Only the lines from the one holding "IMU1 pin SDA: TX -> D6" to the end of the data should be echoed, exactly as they appear, minus the pictures.

Exercise inputs:
********

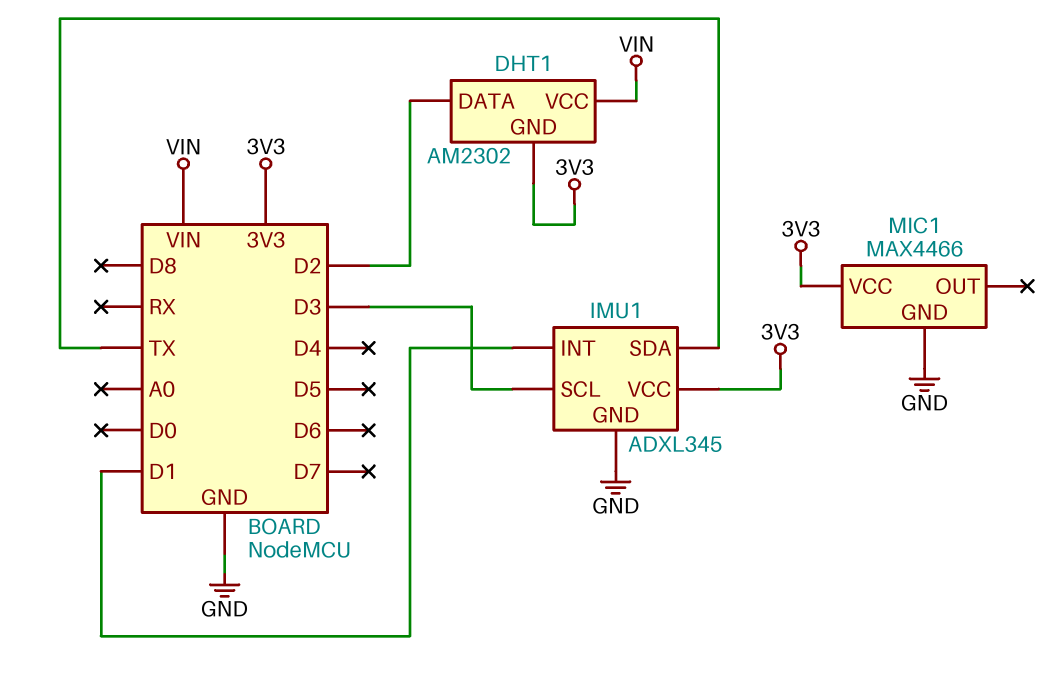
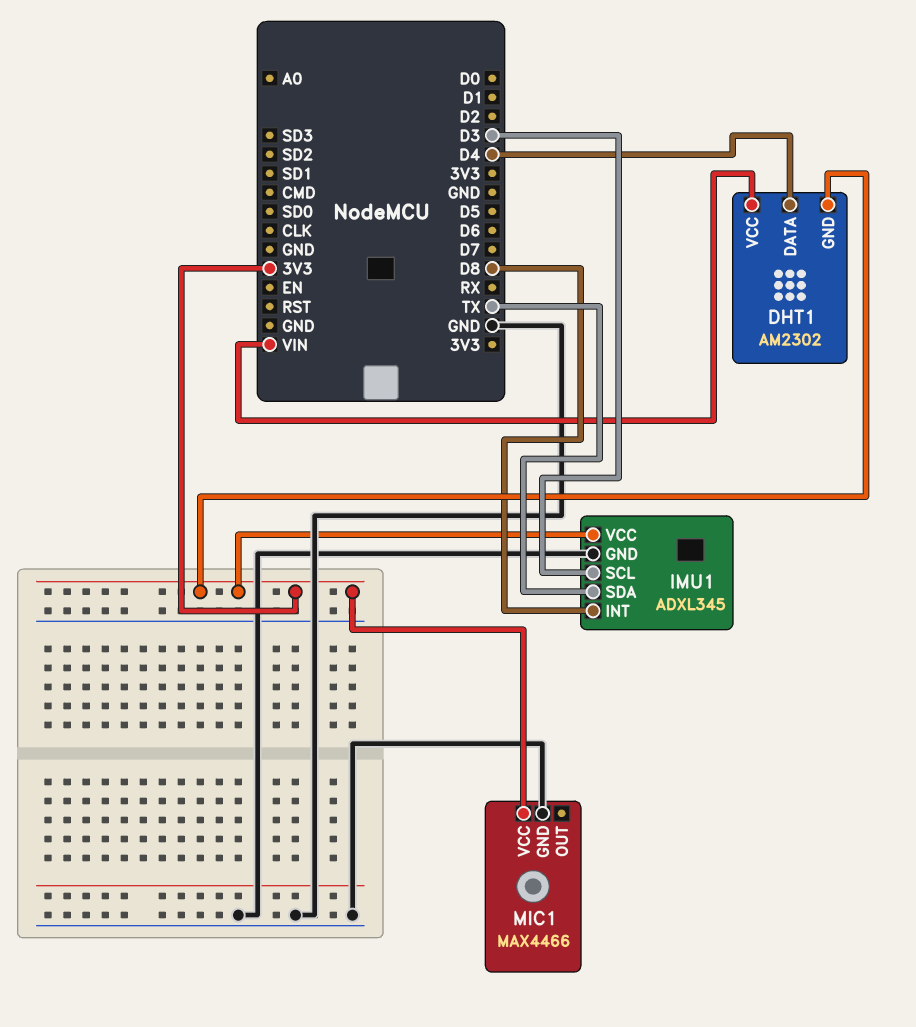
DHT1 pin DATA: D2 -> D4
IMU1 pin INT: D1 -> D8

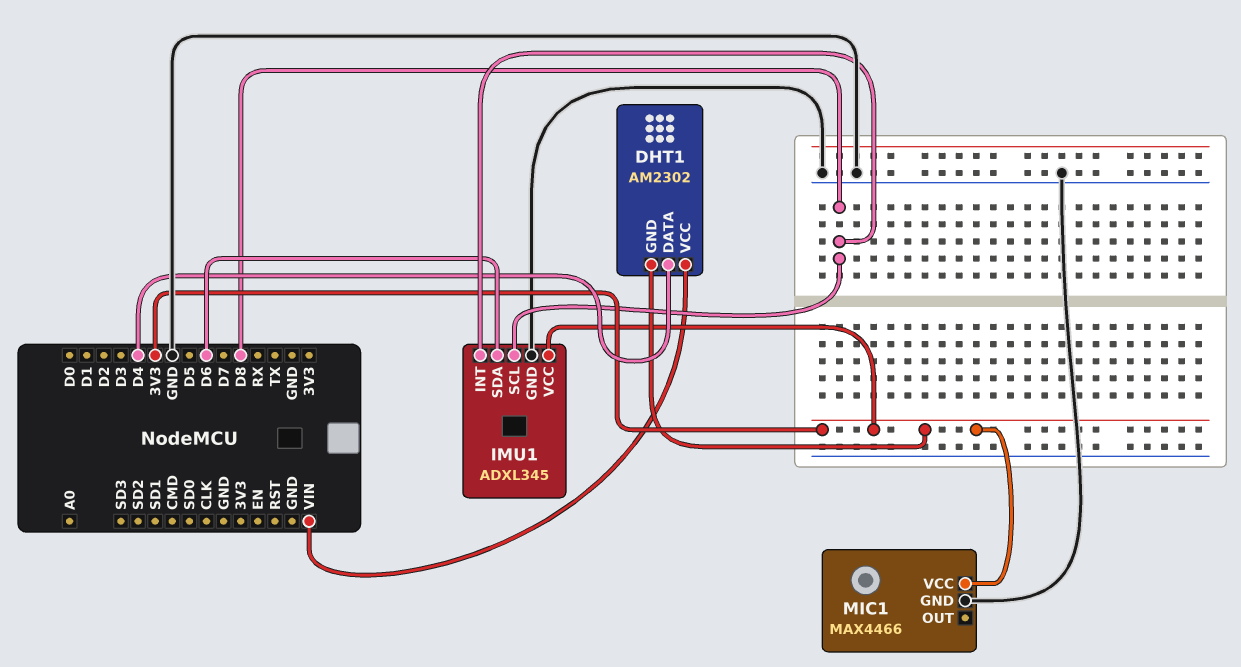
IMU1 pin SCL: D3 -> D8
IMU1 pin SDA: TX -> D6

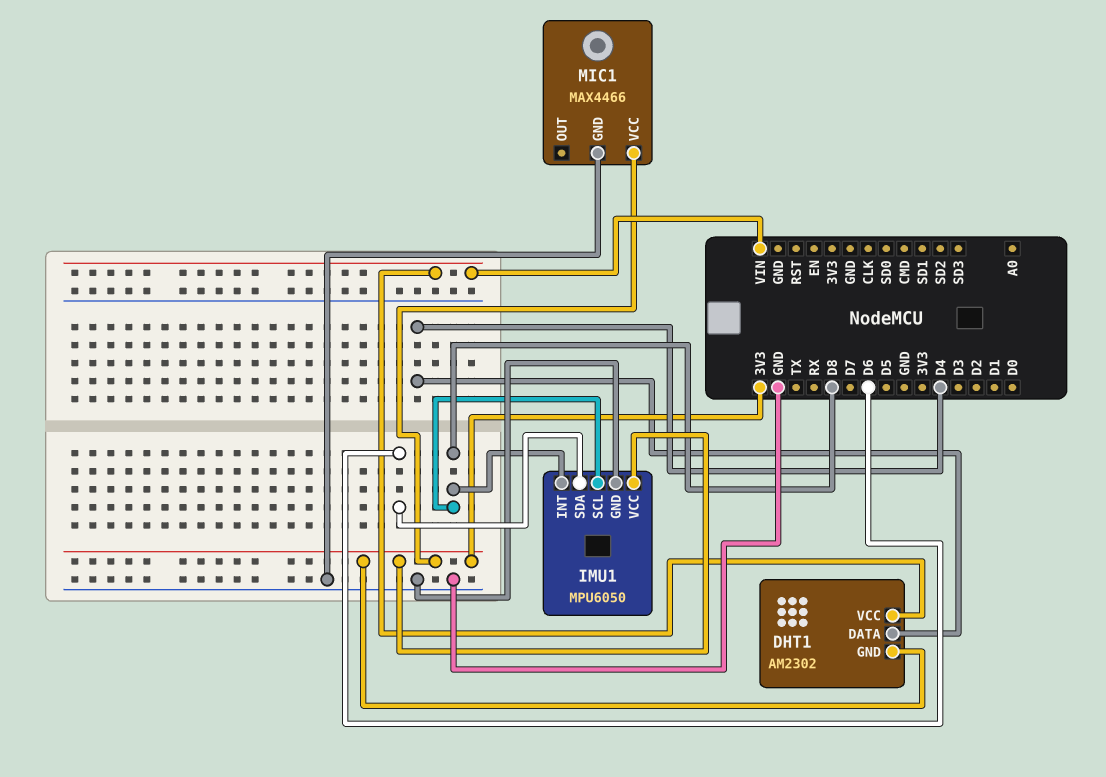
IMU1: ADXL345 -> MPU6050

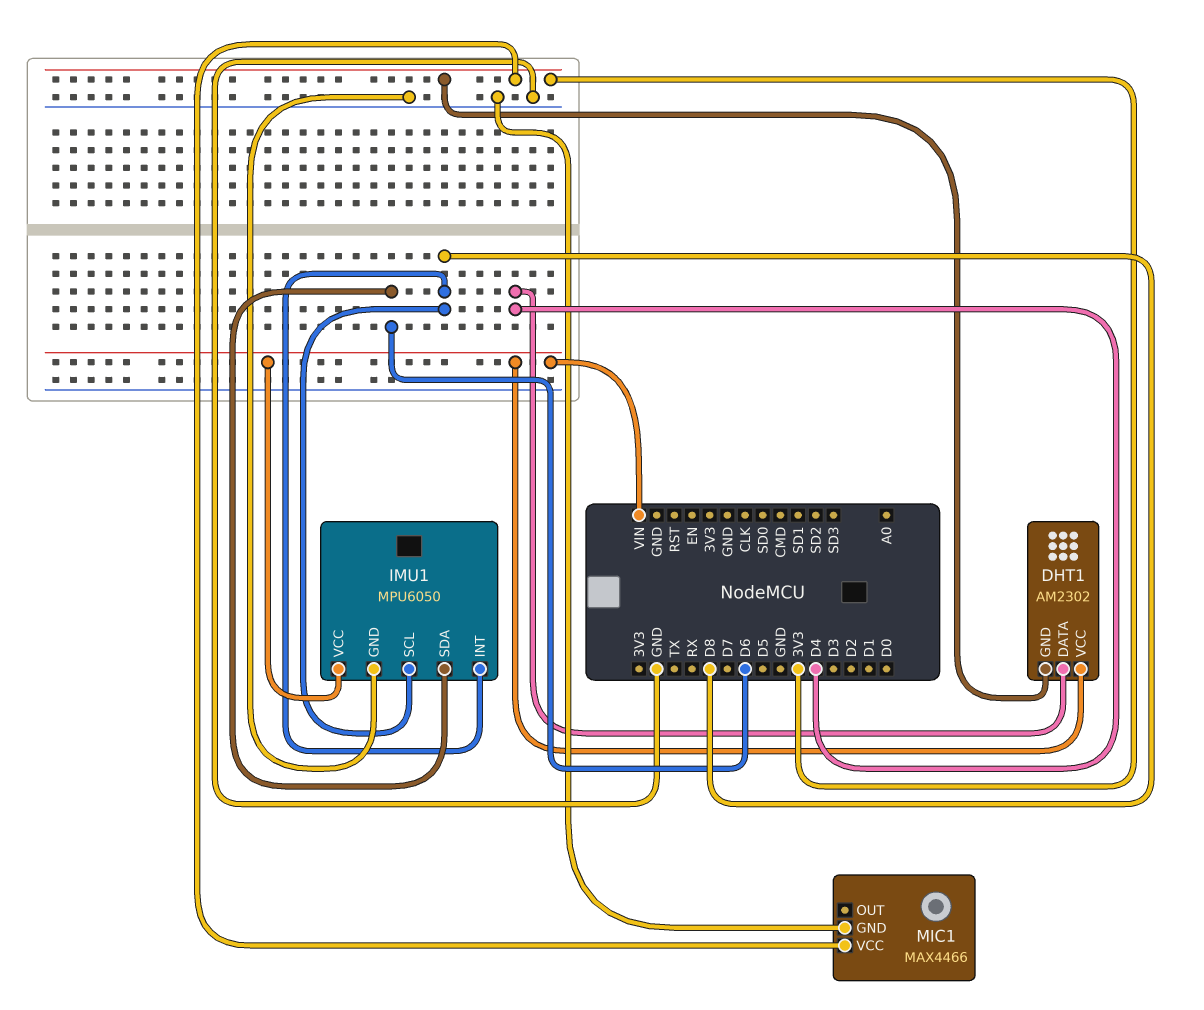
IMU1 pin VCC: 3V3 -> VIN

********

Response to this exercise:
IMU1 pin SDA: TX -> D6

IMU1: ADXL345 -> MPU6050

IMU1 pin VCC: 3V3 -> VIN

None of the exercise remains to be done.